[Start of Attachment]

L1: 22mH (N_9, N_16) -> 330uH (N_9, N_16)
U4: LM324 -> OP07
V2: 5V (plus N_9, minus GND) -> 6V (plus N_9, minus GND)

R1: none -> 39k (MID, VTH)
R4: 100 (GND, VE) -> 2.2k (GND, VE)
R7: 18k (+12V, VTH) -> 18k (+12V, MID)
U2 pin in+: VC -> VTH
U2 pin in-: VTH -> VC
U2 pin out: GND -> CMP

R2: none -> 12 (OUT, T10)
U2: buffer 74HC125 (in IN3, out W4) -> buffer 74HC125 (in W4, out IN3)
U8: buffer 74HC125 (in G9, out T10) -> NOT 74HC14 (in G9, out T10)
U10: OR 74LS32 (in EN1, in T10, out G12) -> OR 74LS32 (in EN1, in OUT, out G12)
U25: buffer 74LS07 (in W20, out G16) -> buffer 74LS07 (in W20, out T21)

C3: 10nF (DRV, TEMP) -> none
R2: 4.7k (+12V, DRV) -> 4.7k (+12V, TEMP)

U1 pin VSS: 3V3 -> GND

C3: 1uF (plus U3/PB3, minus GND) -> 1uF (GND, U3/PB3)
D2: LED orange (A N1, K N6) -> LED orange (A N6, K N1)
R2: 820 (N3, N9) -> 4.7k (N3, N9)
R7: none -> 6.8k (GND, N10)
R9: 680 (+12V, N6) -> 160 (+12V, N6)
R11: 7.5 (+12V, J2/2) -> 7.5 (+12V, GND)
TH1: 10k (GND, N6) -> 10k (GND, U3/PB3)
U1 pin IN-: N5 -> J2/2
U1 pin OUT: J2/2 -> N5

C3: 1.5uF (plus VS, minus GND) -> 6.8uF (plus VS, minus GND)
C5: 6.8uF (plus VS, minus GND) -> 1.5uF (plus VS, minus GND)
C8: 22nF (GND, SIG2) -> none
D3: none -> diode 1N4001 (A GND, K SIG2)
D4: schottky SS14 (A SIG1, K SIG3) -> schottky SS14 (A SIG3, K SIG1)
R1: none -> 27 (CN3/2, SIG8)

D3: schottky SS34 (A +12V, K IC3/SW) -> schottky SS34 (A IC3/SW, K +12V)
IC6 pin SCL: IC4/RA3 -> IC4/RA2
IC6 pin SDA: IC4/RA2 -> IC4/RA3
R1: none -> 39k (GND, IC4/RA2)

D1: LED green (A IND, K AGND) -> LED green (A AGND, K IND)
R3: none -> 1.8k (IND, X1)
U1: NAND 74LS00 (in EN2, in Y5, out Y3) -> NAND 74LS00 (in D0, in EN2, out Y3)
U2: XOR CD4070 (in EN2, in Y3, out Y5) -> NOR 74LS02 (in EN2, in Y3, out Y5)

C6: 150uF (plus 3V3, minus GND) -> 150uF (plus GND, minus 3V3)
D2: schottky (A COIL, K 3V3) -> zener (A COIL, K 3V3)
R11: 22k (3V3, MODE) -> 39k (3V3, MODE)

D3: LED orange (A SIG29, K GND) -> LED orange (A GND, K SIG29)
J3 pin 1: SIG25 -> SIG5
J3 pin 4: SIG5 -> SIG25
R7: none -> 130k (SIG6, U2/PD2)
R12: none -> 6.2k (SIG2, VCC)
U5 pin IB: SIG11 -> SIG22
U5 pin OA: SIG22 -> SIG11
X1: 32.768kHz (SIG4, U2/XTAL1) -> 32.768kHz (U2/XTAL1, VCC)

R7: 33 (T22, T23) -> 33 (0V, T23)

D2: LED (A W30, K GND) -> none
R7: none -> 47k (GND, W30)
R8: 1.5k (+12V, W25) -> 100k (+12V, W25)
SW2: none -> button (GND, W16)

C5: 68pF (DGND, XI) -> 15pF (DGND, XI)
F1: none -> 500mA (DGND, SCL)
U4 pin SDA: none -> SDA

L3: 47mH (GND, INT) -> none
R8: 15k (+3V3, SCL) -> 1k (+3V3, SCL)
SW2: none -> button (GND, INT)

[End of Attachment]

Work to complete: Write out the records above exactly as given.

Your response:
L1: 22mH (N_9, N_16) -> 330uH (N_9, N_16)
U4: LM324 -> OP07
V2: 5V (plus N_9, minus GND) -> 6V (plus N_9, minus GND)

R1: none -> 39k (MID, VTH)
R4: 100 (GND, VE) -> 2.2k (GND, VE)
R7: 18k (+12V, VTH) -> 18k (+12V, MID)
U2 pin in+: VC -> VTH
U2 pin in-: VTH -> VC
U2 pin out: GND -> CMP

R2: none -> 12 (OUT, T10)
U2: buffer 74HC125 (in IN3, out W4) -> buffer 74HC125 (in W4, out IN3)
U8: buffer 74HC125 (in G9, out T10) -> NOT 74HC14 (in G9, out T10)
U10: OR 74LS32 (in EN1, in T10, out G12) -> OR 74LS32 (in EN1, in OUT, out G12)
U25: buffer 74LS07 (in W20, out G16) -> buffer 74LS07 (in W20, out T21)

C3: 10nF (DRV, TEMP) -> none
R2: 4.7k (+12V, DRV) -> 4.7k (+12V, TEMP)

U1 pin VSS: 3V3 -> GND

C3: 1uF (plus U3/PB3, minus GND) -> 1uF (GND, U3/PB3)
D2: LED orange (A N1, K N6) -> LED orange (A N6, K N1)
R2: 820 (N3, N9) -> 4.7k (N3, N9)
R7: none -> 6.8k (GND, N10)
R9: 680 (+12V, N6) -> 160 (+12V, N6)
R11: 7.5 (+12V, J2/2) -> 7.5 (+12V, GND)
TH1: 10k (GND, N6) -> 10k (GND, U3/PB3)
U1 pin IN-: N5 -> J2/2
U1 pin OUT: J2/2 -> N5

C3: 1.5uF (plus VS, minus GND) -> 6.8uF (plus VS, minus GND)
C5: 6.8uF (plus VS, minus GND) -> 1.5uF (plus VS, minus GND)
C8: 22nF (GND, SIG2) -> none
D3: none -> diode 1N4001 (A GND, K SIG2)
D4: schottky SS14 (A SIG1, K SIG3) -> schottky SS14 (A SIG3, K SIG1)
R1: none -> 27 (CN3/2, SIG8)

D3: schottky SS34 (A +12V, K IC3/SW) -> schottky SS34 (A IC3/SW, K +12V)
IC6 pin SCL: IC4/RA3 -> IC4/RA2
IC6 pin SDA: IC4/RA2 -> IC4/RA3
R1: none -> 39k (GND, IC4/RA2)

D1: LED green (A IND, K AGND) -> LED green (A AGND, K IND)
R3: none -> 1.8k (IND, X1)
U1: NAND 74LS00 (in EN2, in Y5, out Y3) -> NAND 74LS00 (in D0, in EN2, out Y3)
U2: XOR CD4070 (in EN2, in Y3, out Y5) -> NOR 74LS02 (in EN2, in Y3, out Y5)

C6: 150uF (plus 3V3, minus GND) -> 150uF (plus GND, minus 3V3)
D2: schottky (A COIL, K 3V3) -> zener (A COIL, K 3V3)
R11: 22k (3V3, MODE) -> 39k (3V3, MODE)

D3: LED orange (A SIG29, K GND) -> LED orange (A GND, K SIG29)
J3 pin 1: SIG25 -> SIG5
J3 pin 4: SIG5 -> SIG25
R7: none -> 130k (SIG6, U2/PD2)
R12: none -> 6.2k (SIG2, VCC)
U5 pin IB: SIG11 -> SIG22
U5 pin OA: SIG22 -> SIG11
X1: 32.768kHz (SIG4, U2/XTAL1) -> 32.768kHz (U2/XTAL1, VCC)

R7: 33 (T22, T23) -> 33 (0V, T23)

D2: LED (A W30, K GND) -> none
R7: none -> 47k (GND, W30)
R8: 1.5k (+12V, W25) -> 100k (+12V, W25)
SW2: none -> button (GND, W16)

C5: 68pF (DGND, XI) -> 15pF (DGND, XI)
F1: none -> 500mA (DGND, SCL)
U4 pin SDA: none -> SDA

L3: 47mH (GND, INT) -> none
R8: 15k (+3V3, SCL) -> 1k (+3V3, SCL)
SW2: none -> button (GND, INT)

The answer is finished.